BEGIN
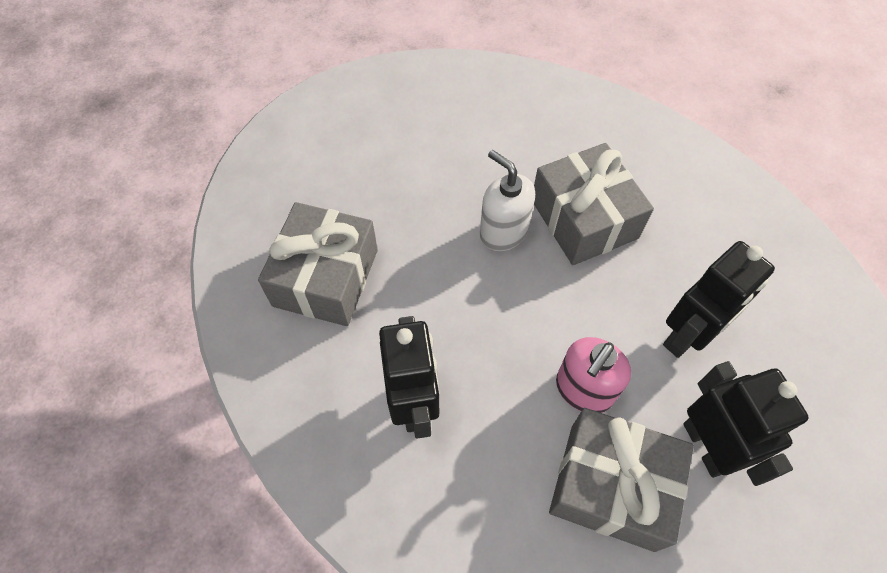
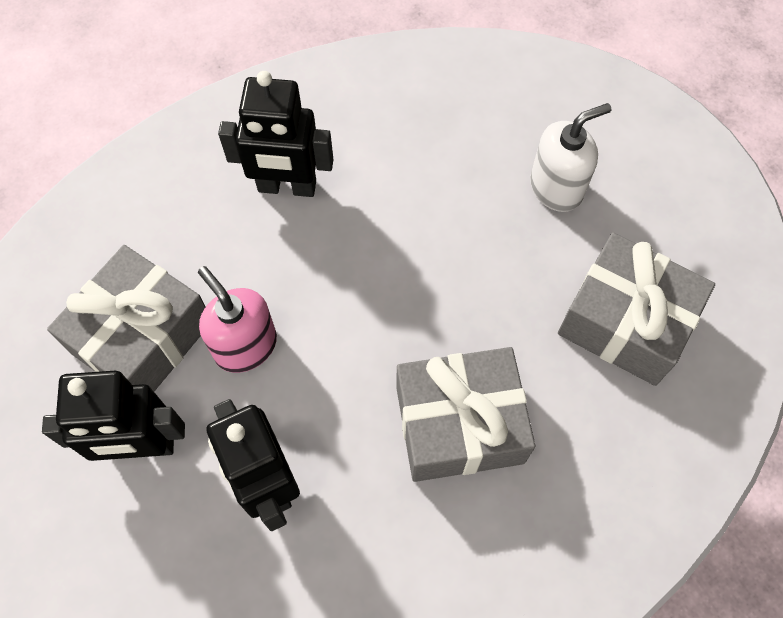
camera: 105 degrees right, 5 degrees up
(325, 277) = (451, 136): grey gift -> grey gift (625, 321)
(503, 232) = (464, 324): white soap dispenser -> white soap dispenser (556, 187)

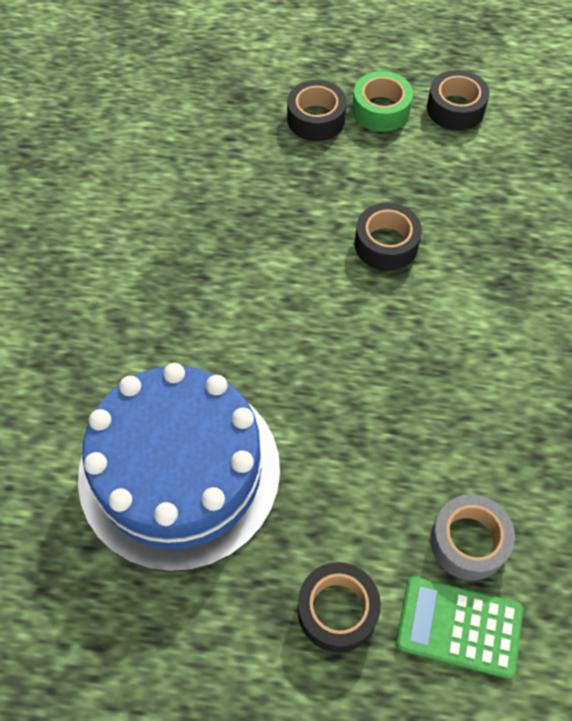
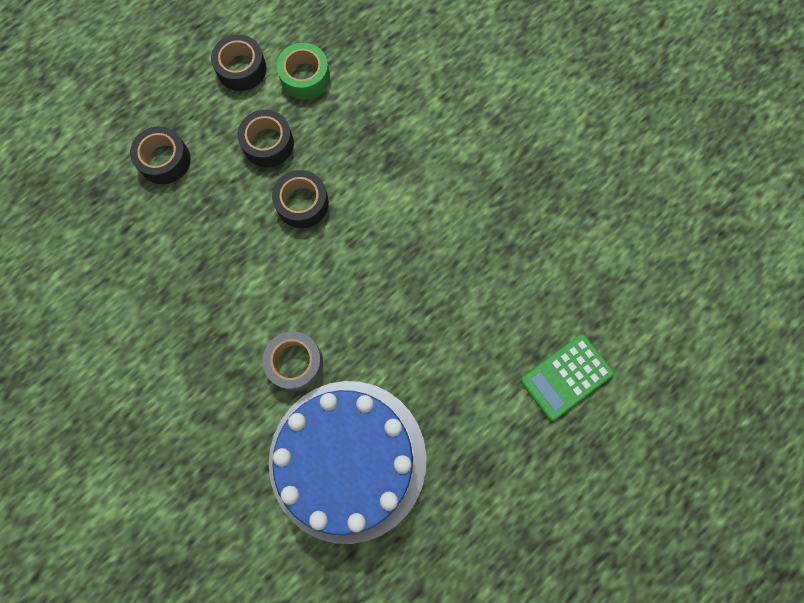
camera: 50 degrees left, 15 degrees up
(337, 610) = (506, 435): black tape -> black tape (268, 143)
(381, 110) = (197, 114): green tape -> green tape (305, 77)
(468, 541) = (526, 329): grey tape -> grey tape (295, 362)

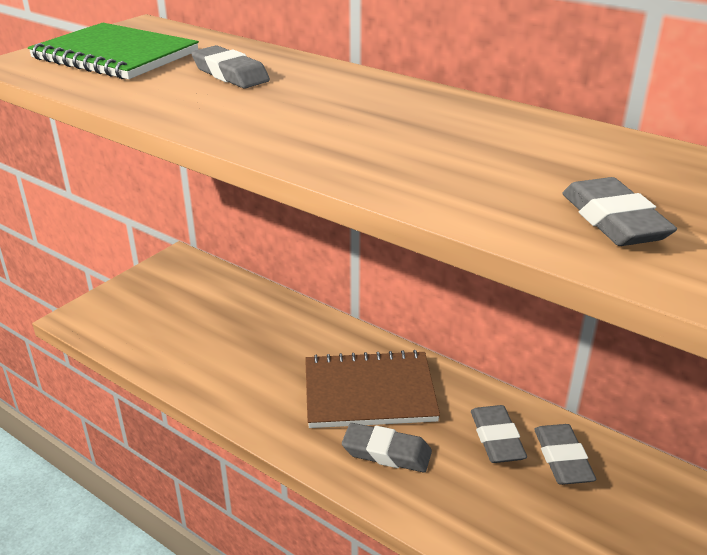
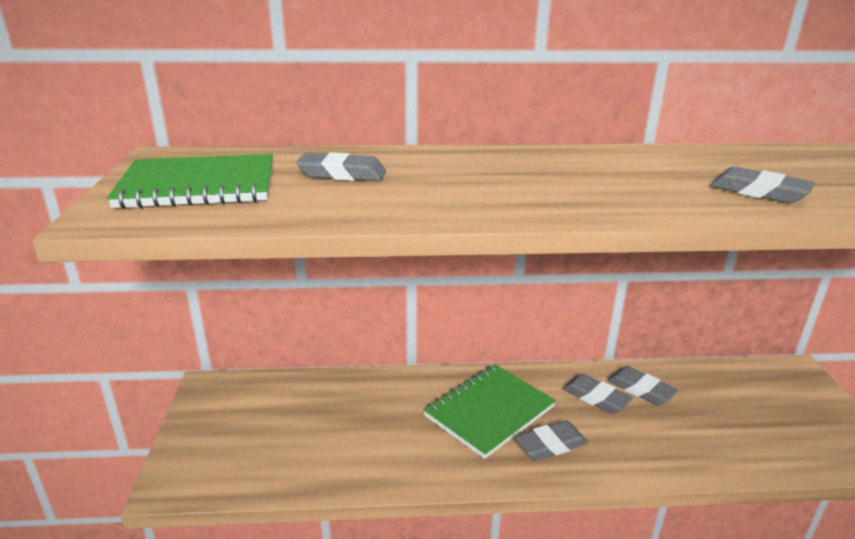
camera: 40 degrees left, 5 degrees down
(369, 392) = (489, 411): brown notebook -> green notebook

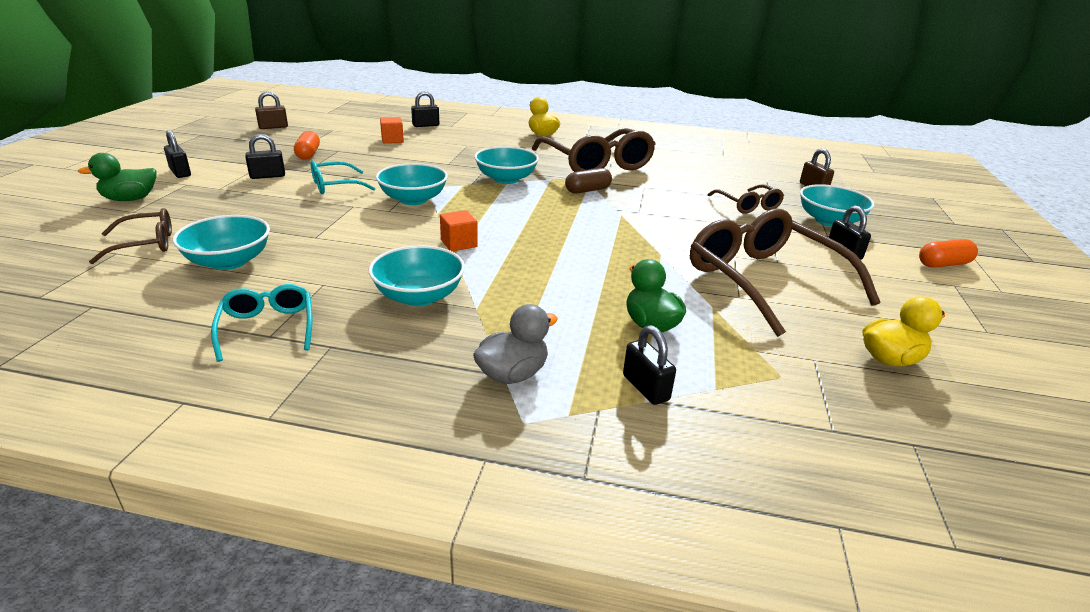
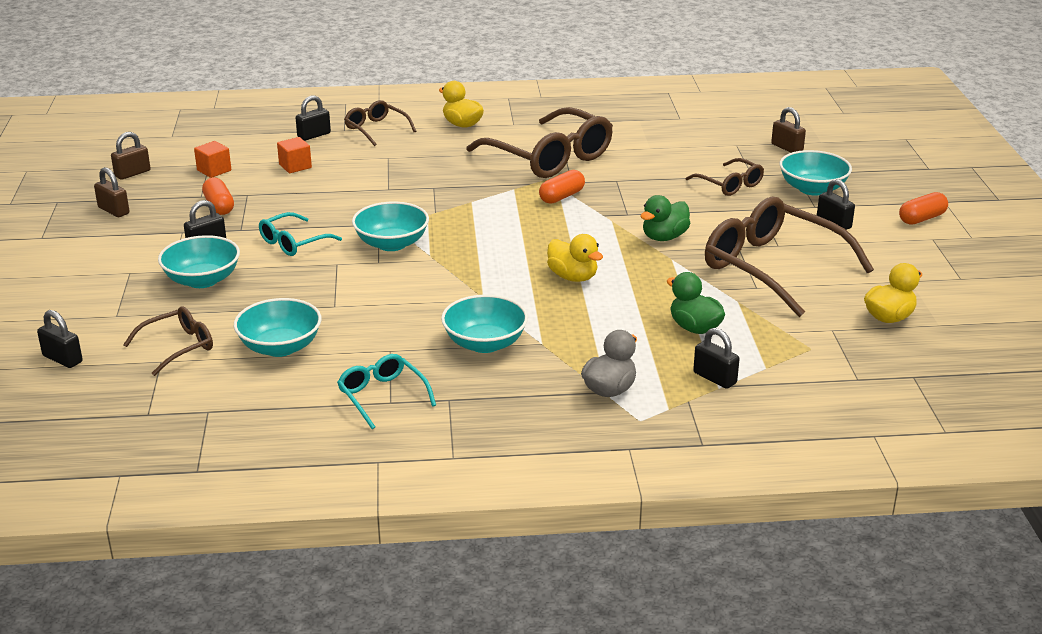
camera: 15 degrees left, 0 degrees up
(130, 199) = (94, 302): green duck -> green duck (664, 237)
(180, 172) = (104, 259): black padlock -> black padlock (62, 359)
(230, 145) = (113, 210): none -> brown padlock
(459, 243) = (478, 285): orange cube -> orange cube (214, 170)
(475, 128) = (376, 129): none -> brown glasses
(506, 179) = (467, 198): turquoise bowl -> turquoise bowl (202, 280)
(553, 253) = (573, 277): none -> yellow duck
(587, 190) = (561, 197): brown capsule -> orange capsule

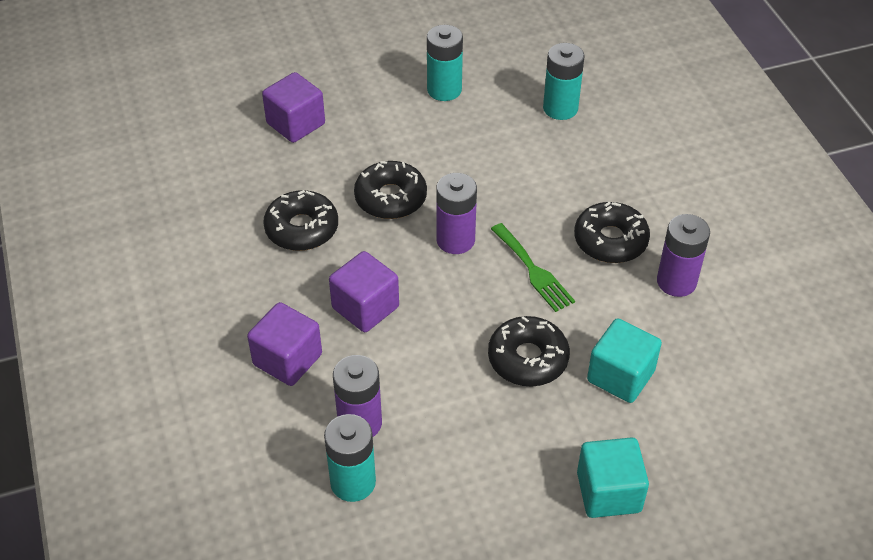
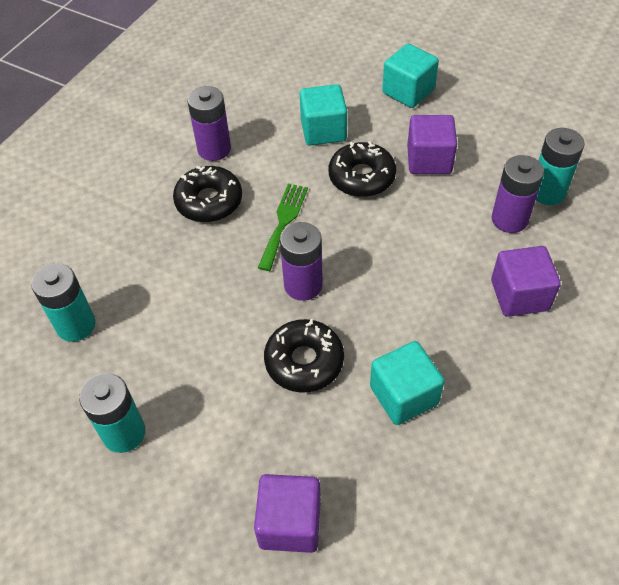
camera: 130 degrees left, 5 degrees up
(302, 228) = (404, 395): black donut -> turquoise cube
(365, 307) = (425, 288): purple cube -> purple cube (429, 160)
END
Which lines hold the word "cube"? Return all of them from the records above.

(459, 243) = (478, 285): orange cube -> orange cube (214, 170)
(302, 228) = (404, 395): black donut -> turquoise cube
(365, 307) = (425, 288): purple cube -> purple cube (429, 160)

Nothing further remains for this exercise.